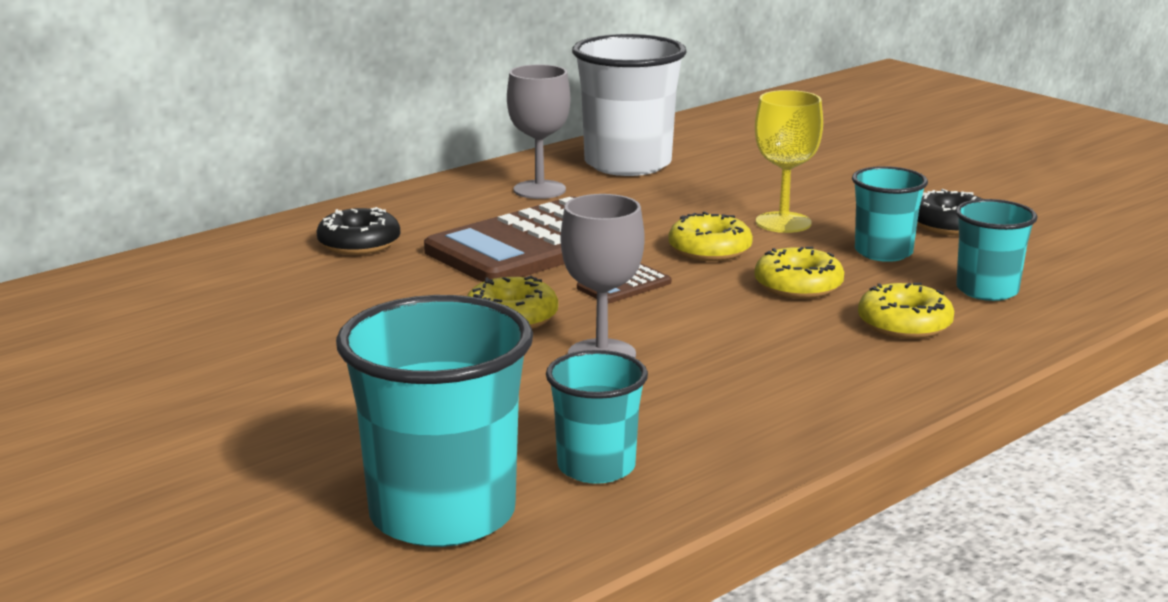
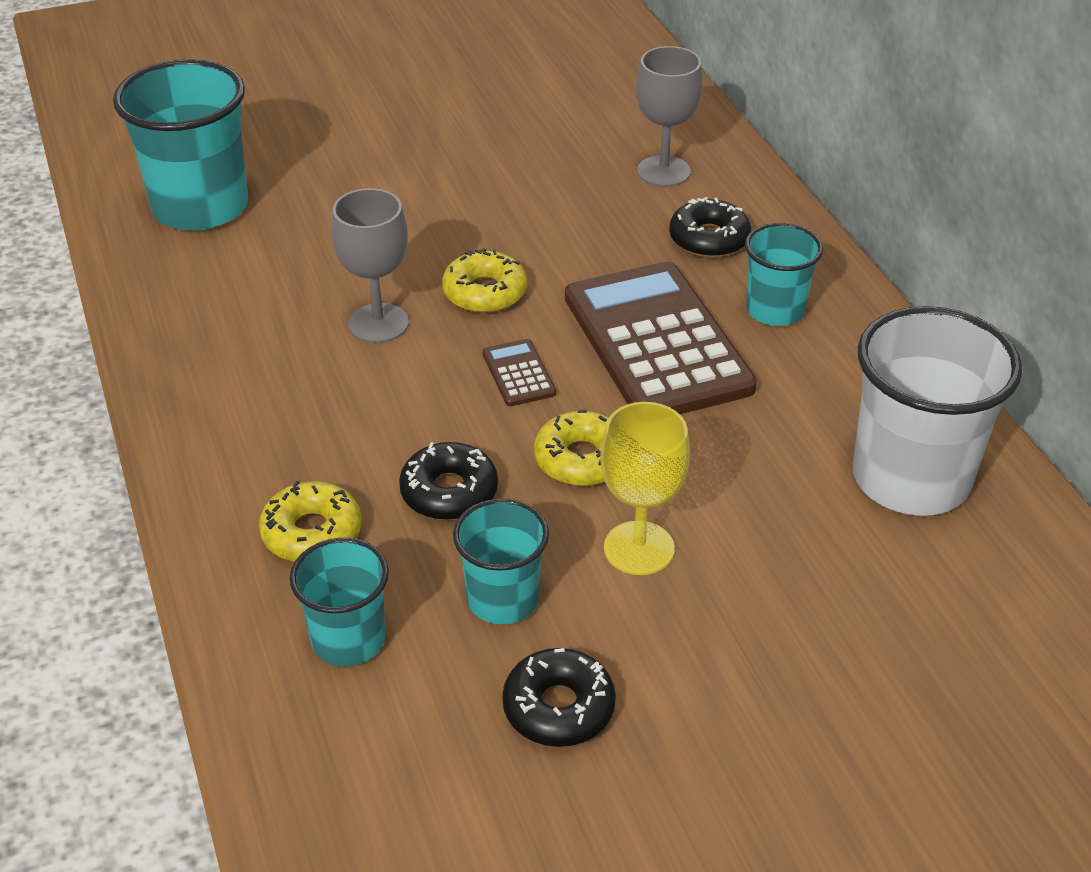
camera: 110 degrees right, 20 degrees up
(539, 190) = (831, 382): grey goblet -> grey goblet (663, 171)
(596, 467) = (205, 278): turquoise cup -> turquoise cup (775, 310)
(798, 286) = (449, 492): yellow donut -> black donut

* * * *

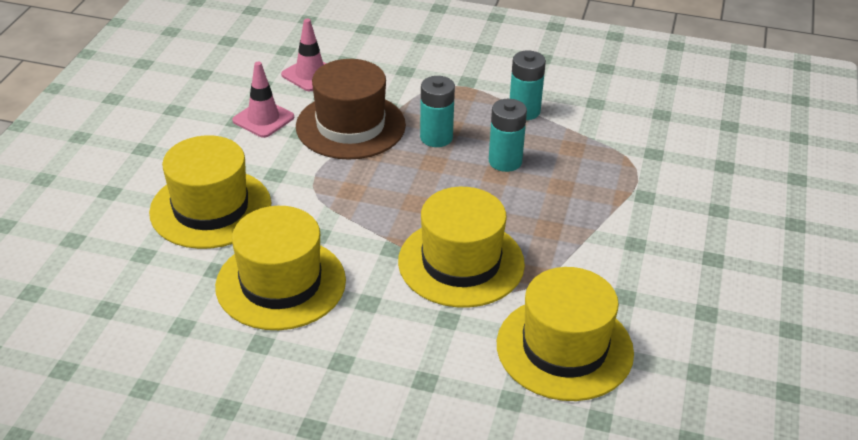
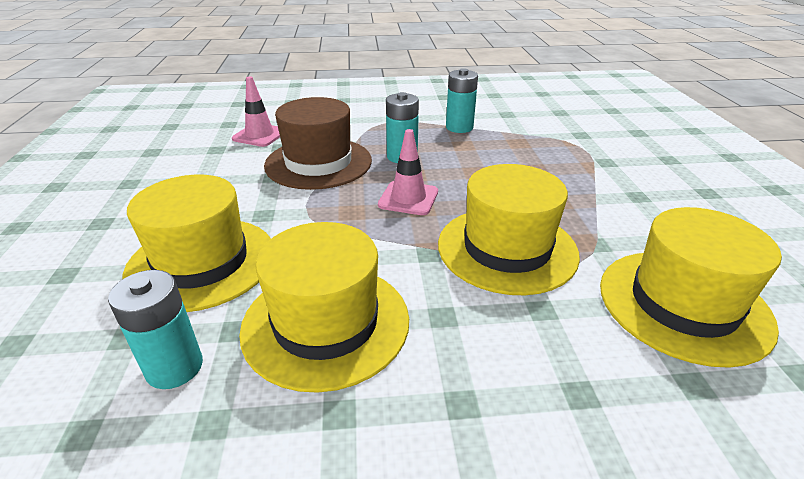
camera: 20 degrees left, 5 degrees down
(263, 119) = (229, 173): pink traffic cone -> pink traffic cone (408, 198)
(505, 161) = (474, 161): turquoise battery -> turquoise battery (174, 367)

* * * *

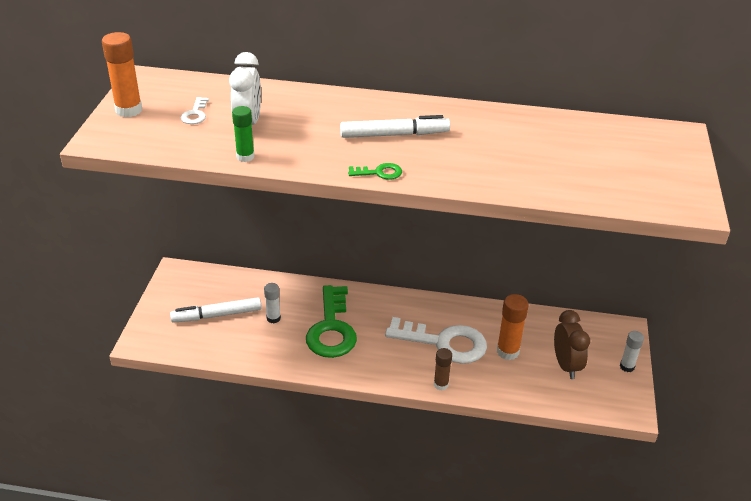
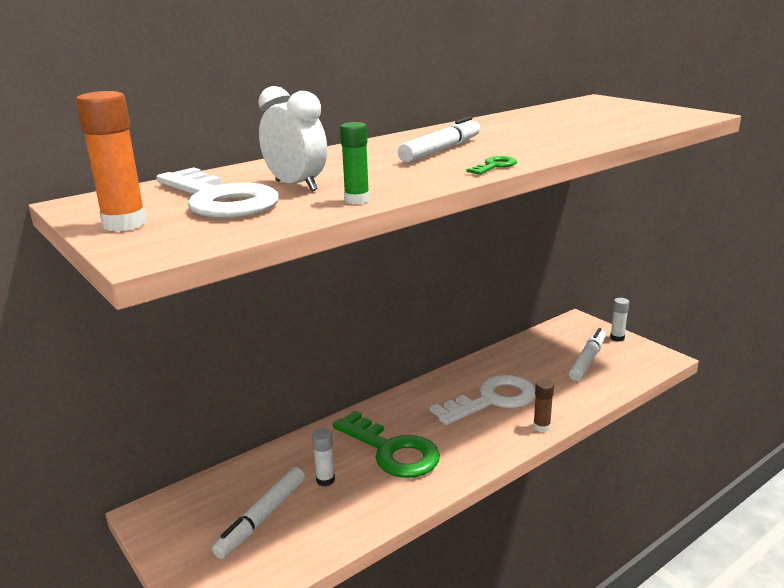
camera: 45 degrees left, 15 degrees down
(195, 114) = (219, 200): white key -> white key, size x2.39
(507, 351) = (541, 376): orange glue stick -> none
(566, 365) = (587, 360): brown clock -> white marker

* * * *

Only one stretch of the data above is needed. Restate it word for word, from the line containing "camera: 110 degrees right, 20 degrees up" through the line containing "(798, 286) = (449, 492): yellow", both ends included.

camera: 110 degrees right, 20 degrees up
(539, 190) = (831, 382): grey goblet -> grey goblet (663, 171)
(596, 467) = (205, 278): turquoise cup -> turquoise cup (775, 310)
(798, 286) = (449, 492): yellow donut -> black donut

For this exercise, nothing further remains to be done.